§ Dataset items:
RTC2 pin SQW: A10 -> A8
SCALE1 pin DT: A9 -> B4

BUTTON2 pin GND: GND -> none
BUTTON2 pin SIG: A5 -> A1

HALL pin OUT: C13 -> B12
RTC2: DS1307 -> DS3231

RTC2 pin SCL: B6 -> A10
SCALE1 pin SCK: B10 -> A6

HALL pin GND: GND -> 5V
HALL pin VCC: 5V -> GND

...

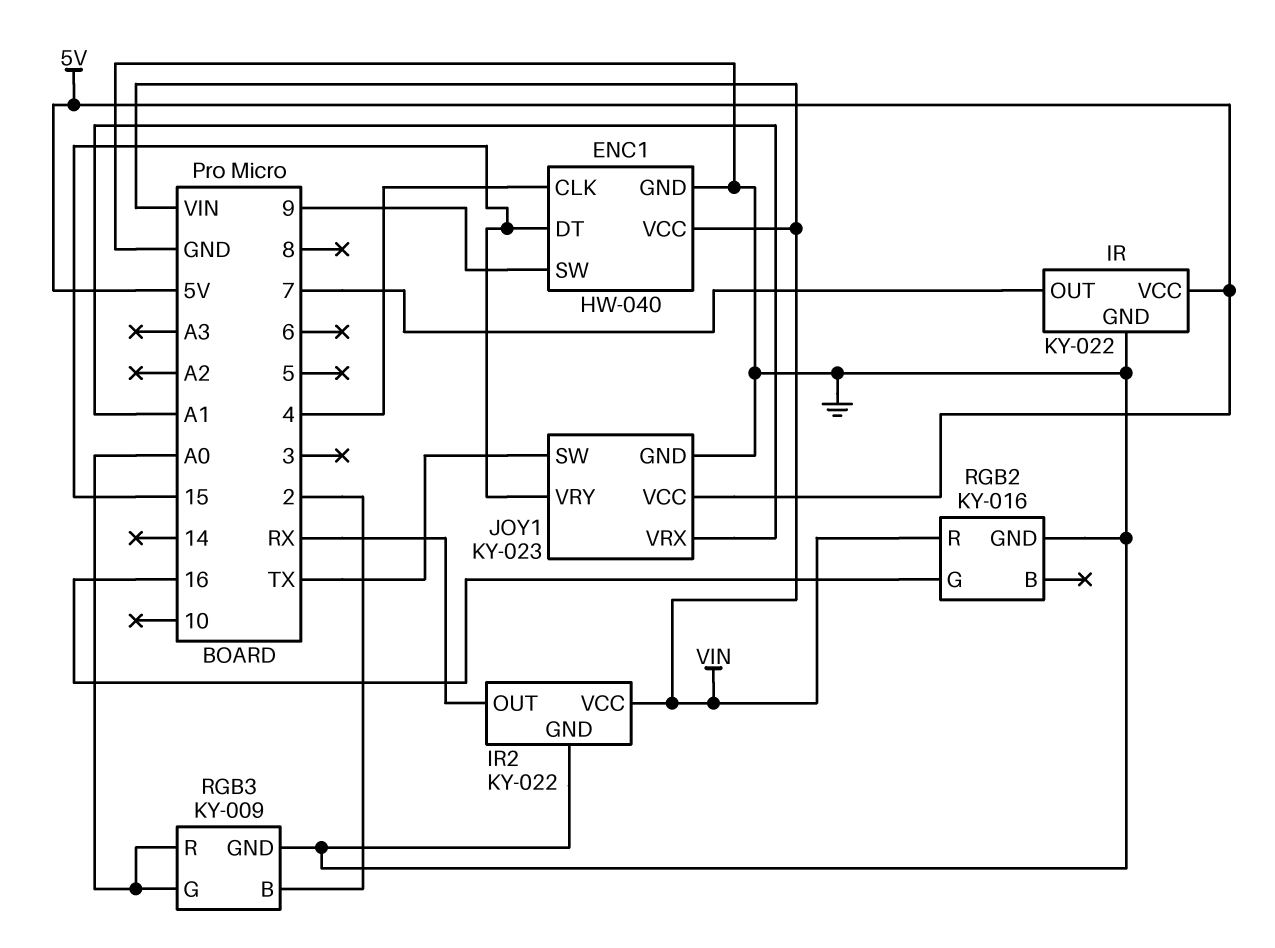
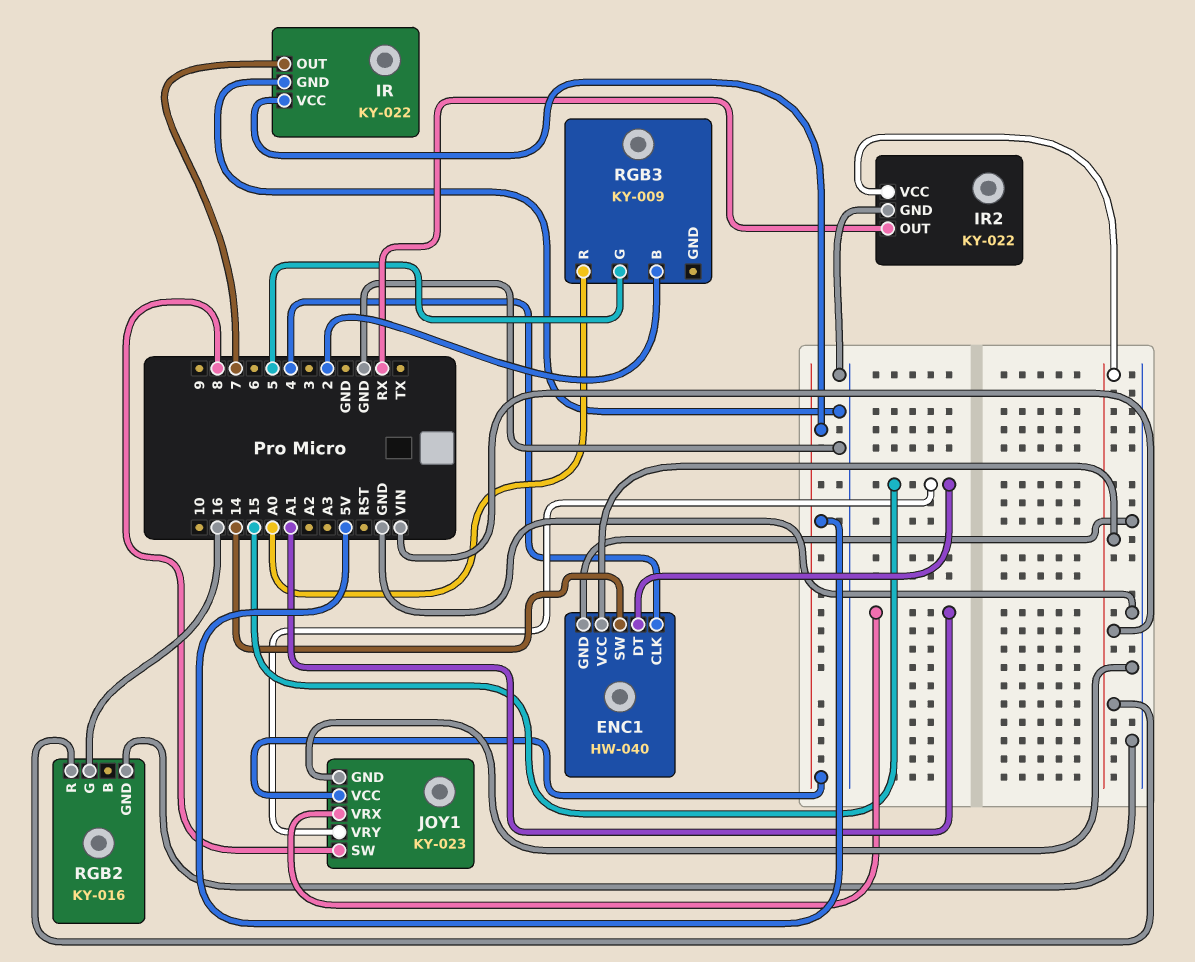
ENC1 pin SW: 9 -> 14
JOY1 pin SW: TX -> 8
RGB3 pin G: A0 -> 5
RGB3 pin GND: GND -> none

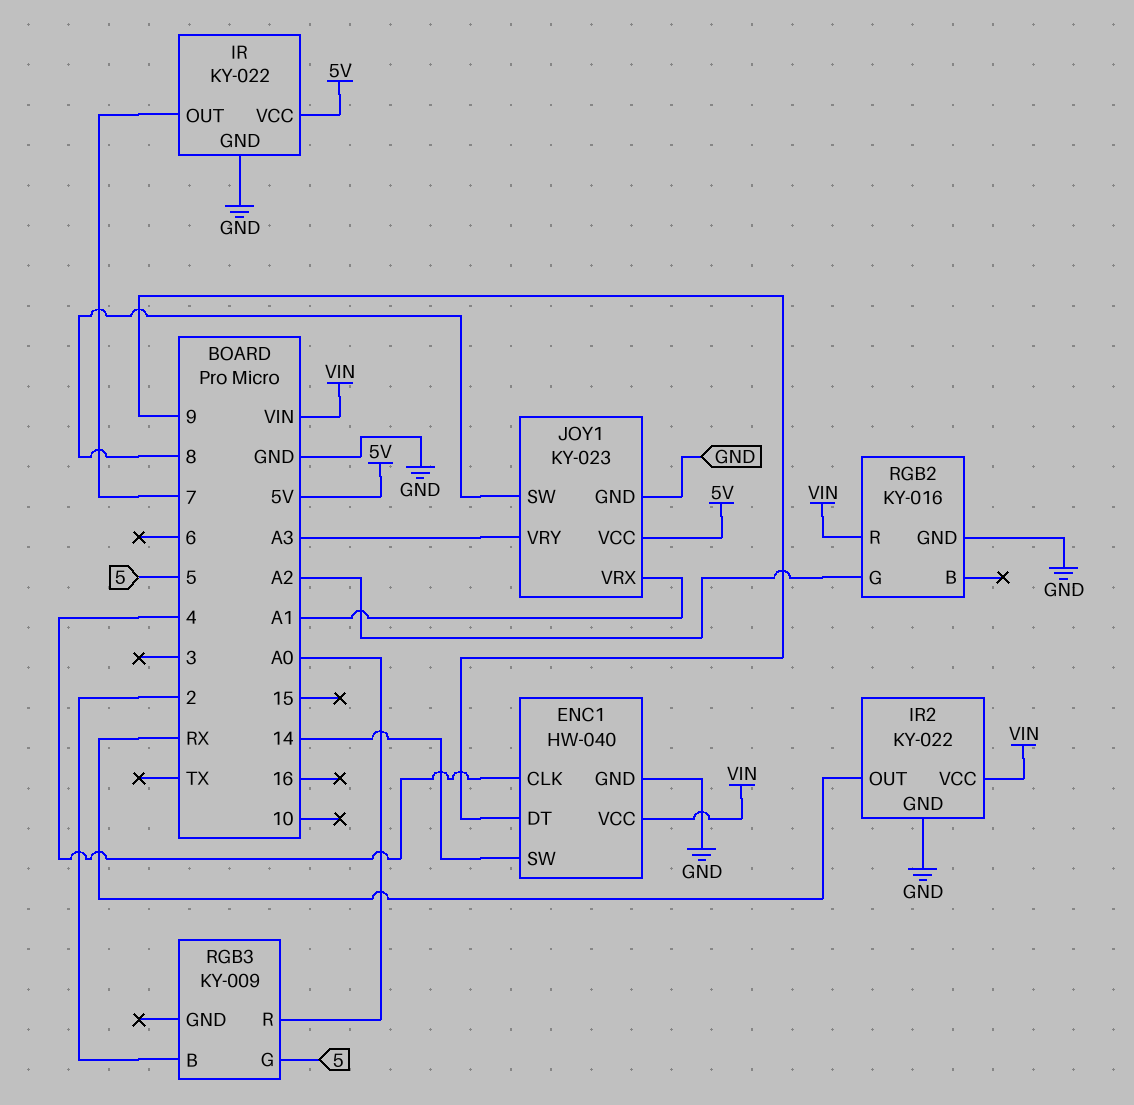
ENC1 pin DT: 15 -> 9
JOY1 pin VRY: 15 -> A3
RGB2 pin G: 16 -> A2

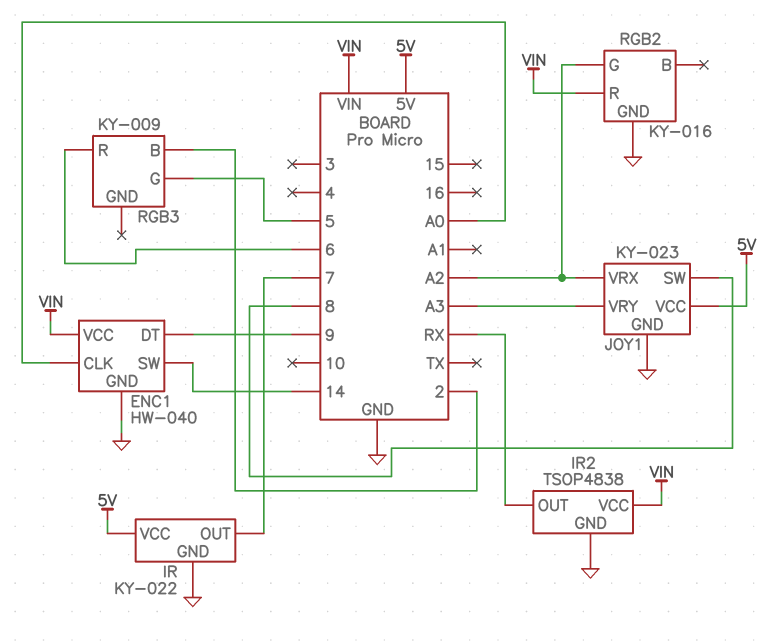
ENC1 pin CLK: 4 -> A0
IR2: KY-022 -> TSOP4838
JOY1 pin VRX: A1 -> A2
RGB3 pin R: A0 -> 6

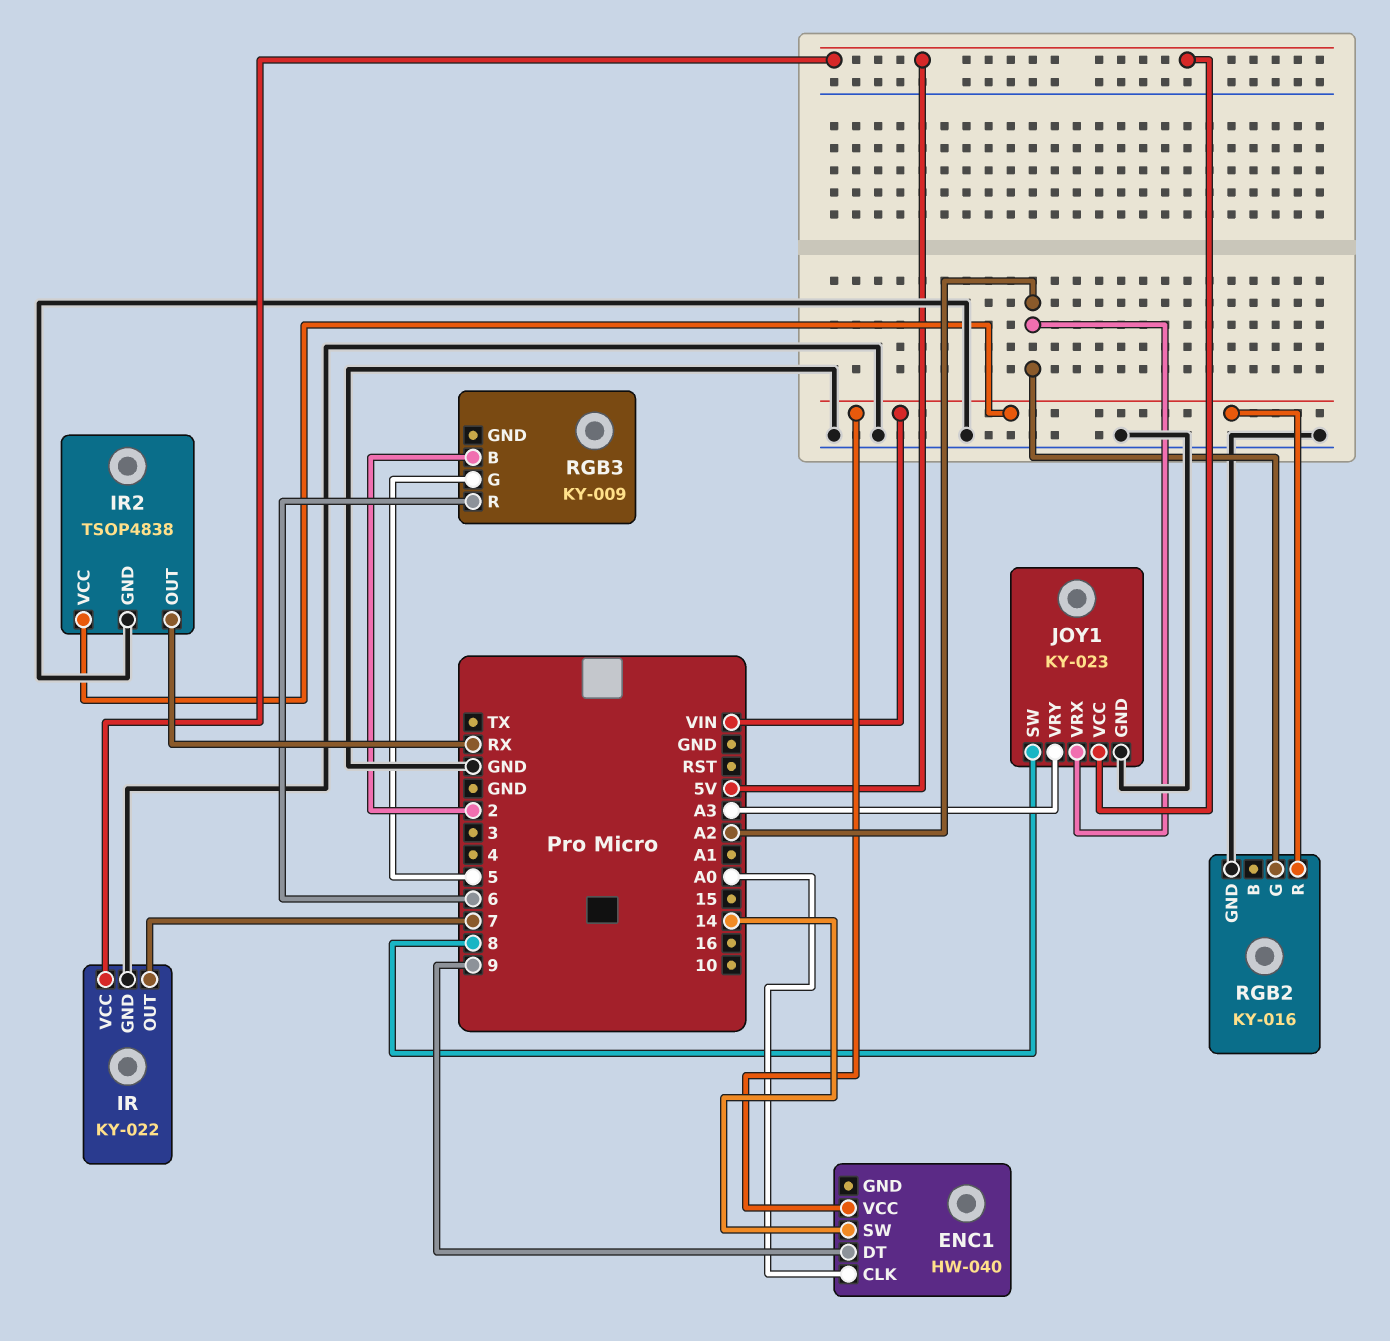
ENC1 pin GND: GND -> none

==

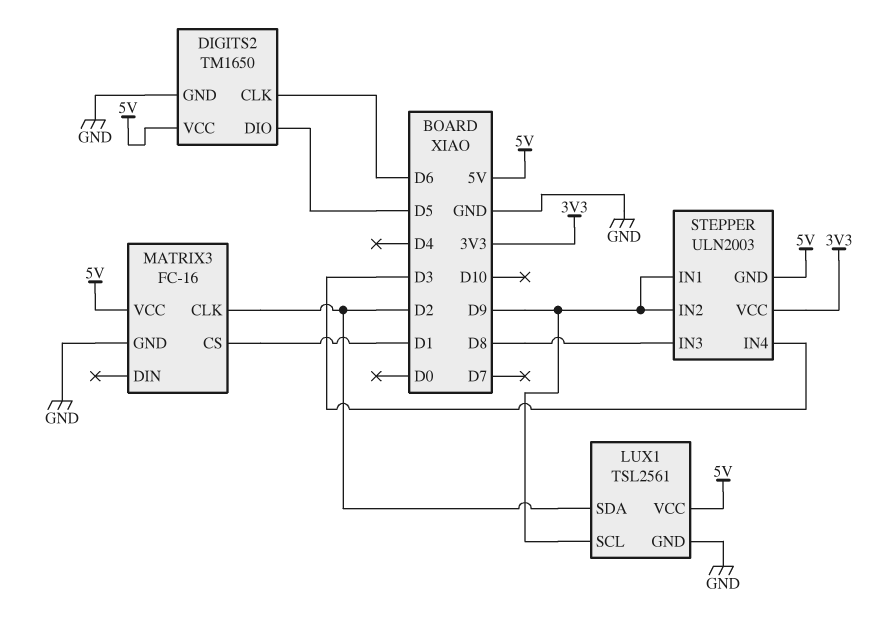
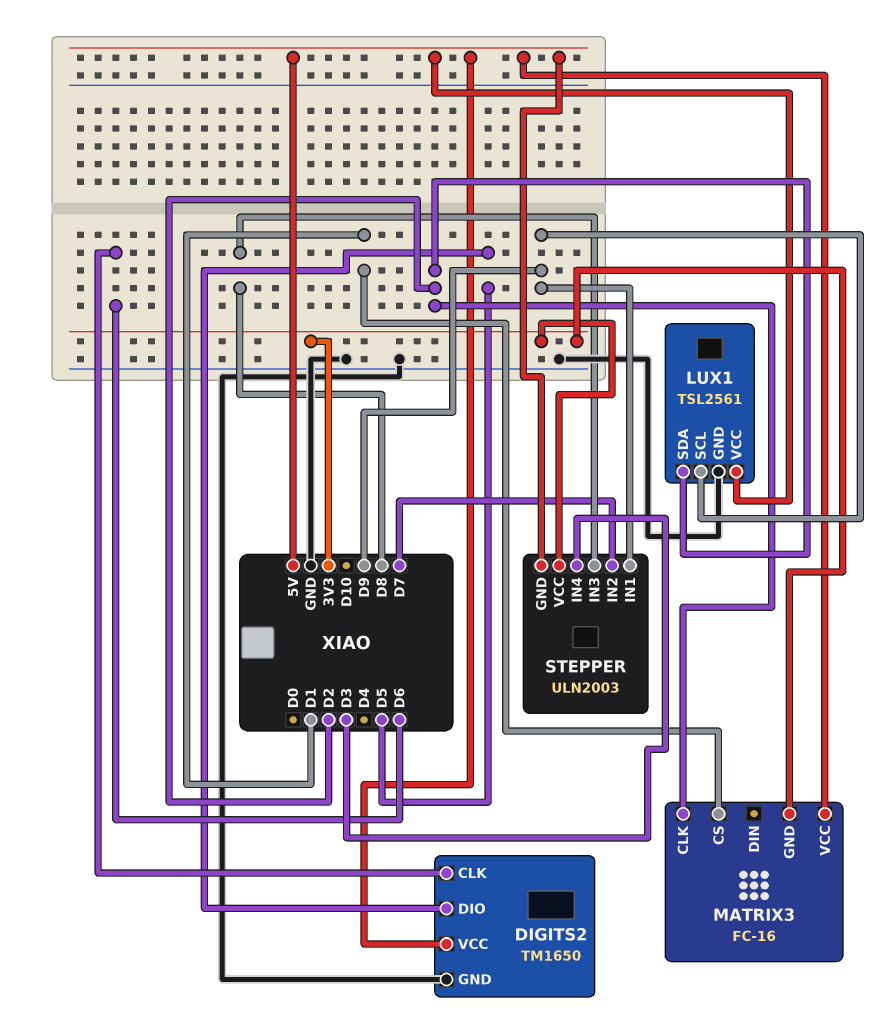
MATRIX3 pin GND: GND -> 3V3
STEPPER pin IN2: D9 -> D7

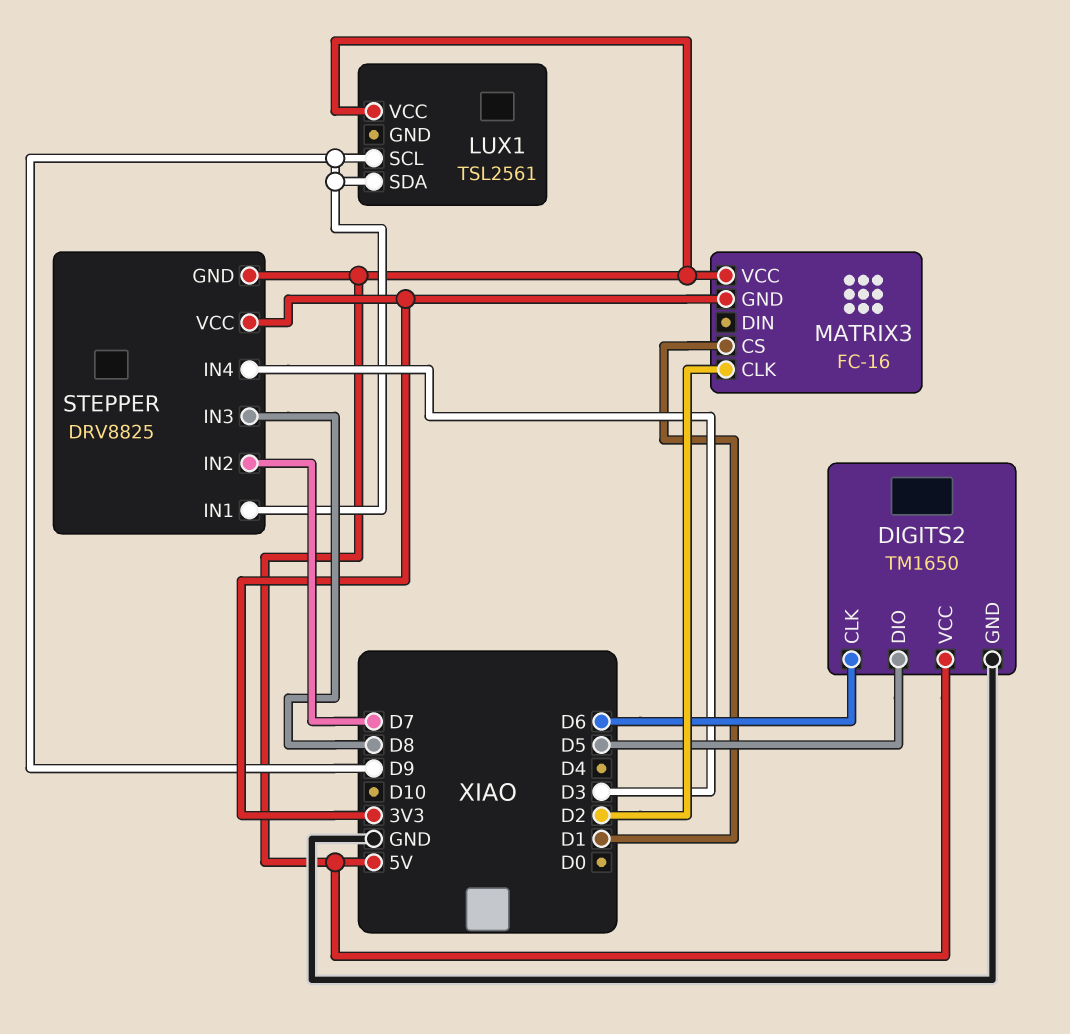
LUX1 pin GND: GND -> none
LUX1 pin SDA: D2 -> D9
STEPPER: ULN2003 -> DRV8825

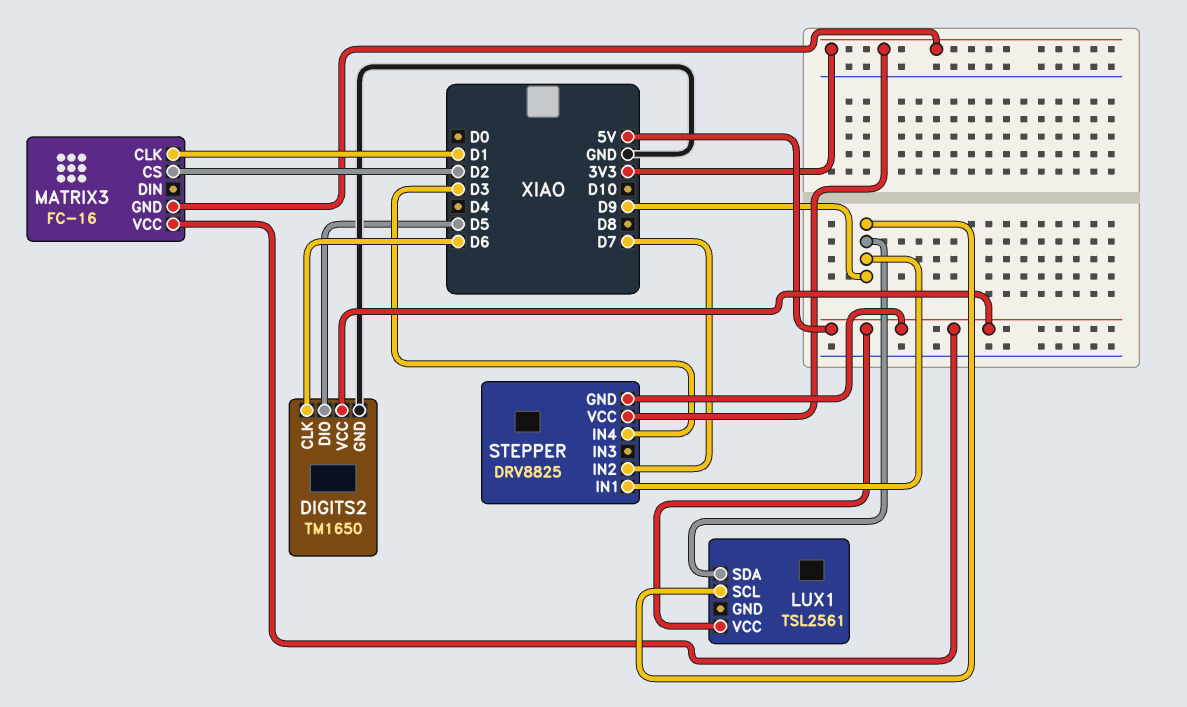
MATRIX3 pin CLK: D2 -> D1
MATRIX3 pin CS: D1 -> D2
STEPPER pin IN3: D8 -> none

§ About this task:
Within the entries above, work out the number of lines that include the string "none" and give only that.

§ Answer box:
5